## Task requirements
Rewrite the rows with every "none" changed to "empty" and everything else kept the same, omitting the pictures from your answer.

## Data to process
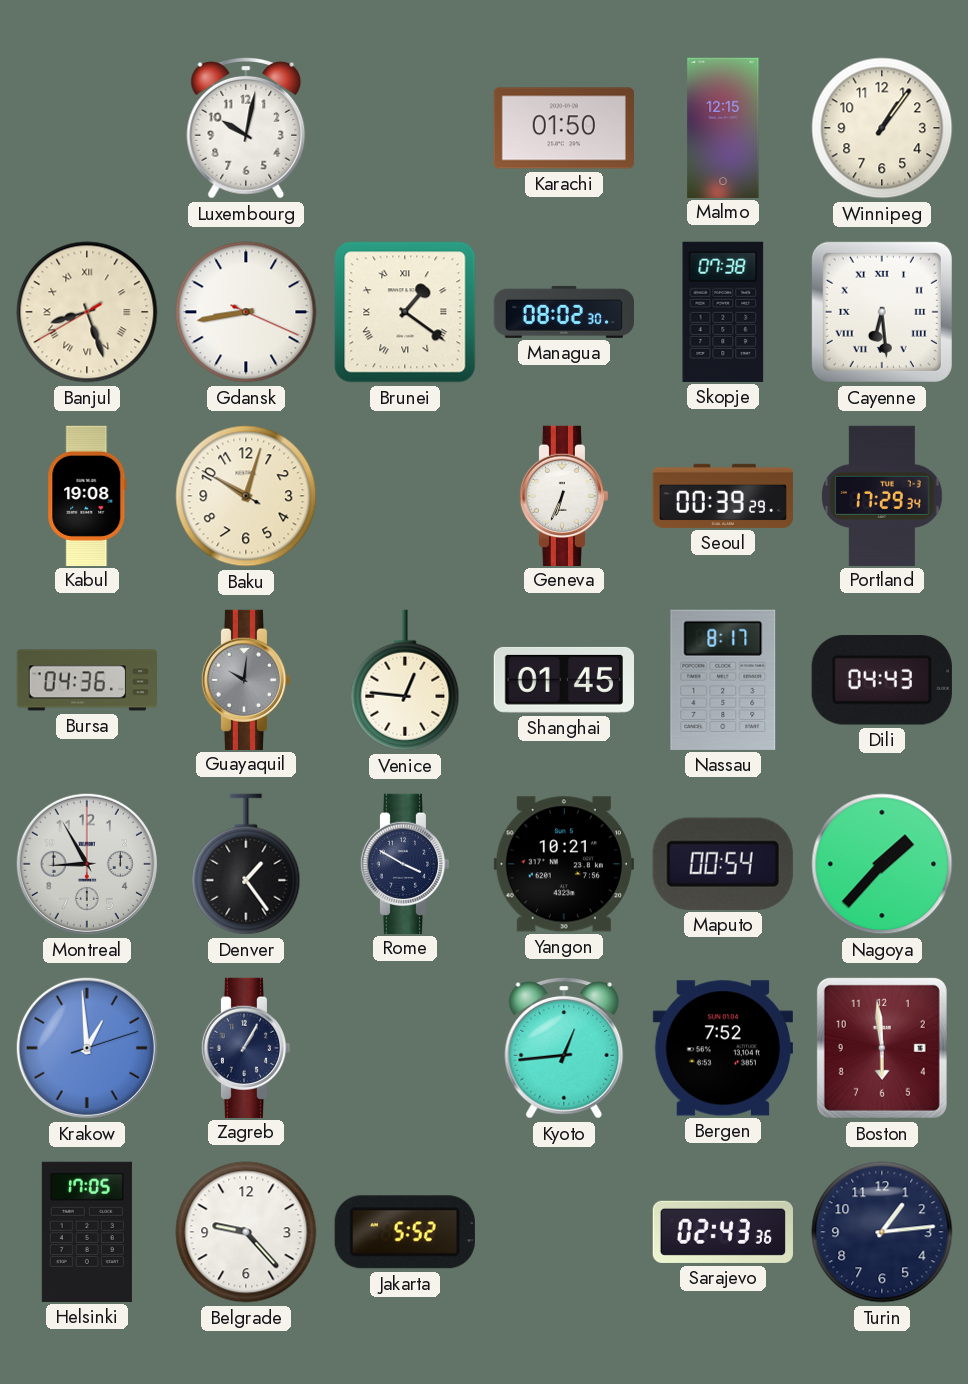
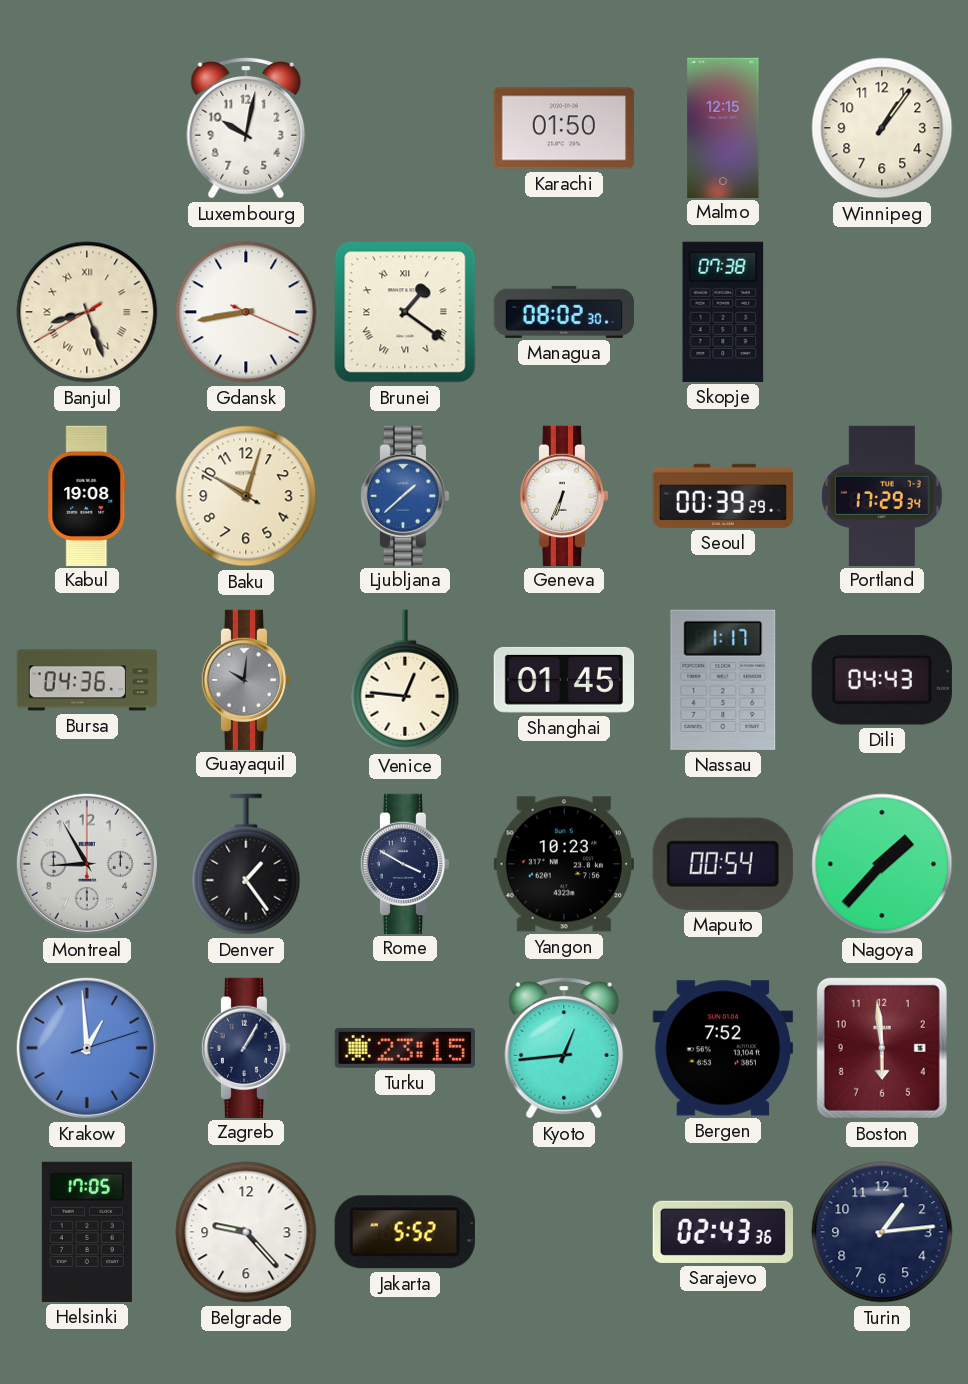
Cayenne: 6:29 -> none
Ljubljana: none -> 1:38
Nassau: 8:17 -> 1:17
Yangon: 10:21 -> 10:23
Turku: none -> 23:15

## Answer to this task
Cayenne: 6:29 -> empty
Ljubljana: empty -> 1:38
Nassau: 8:17 -> 1:17
Yangon: 10:21 -> 10:23
Turku: empty -> 23:15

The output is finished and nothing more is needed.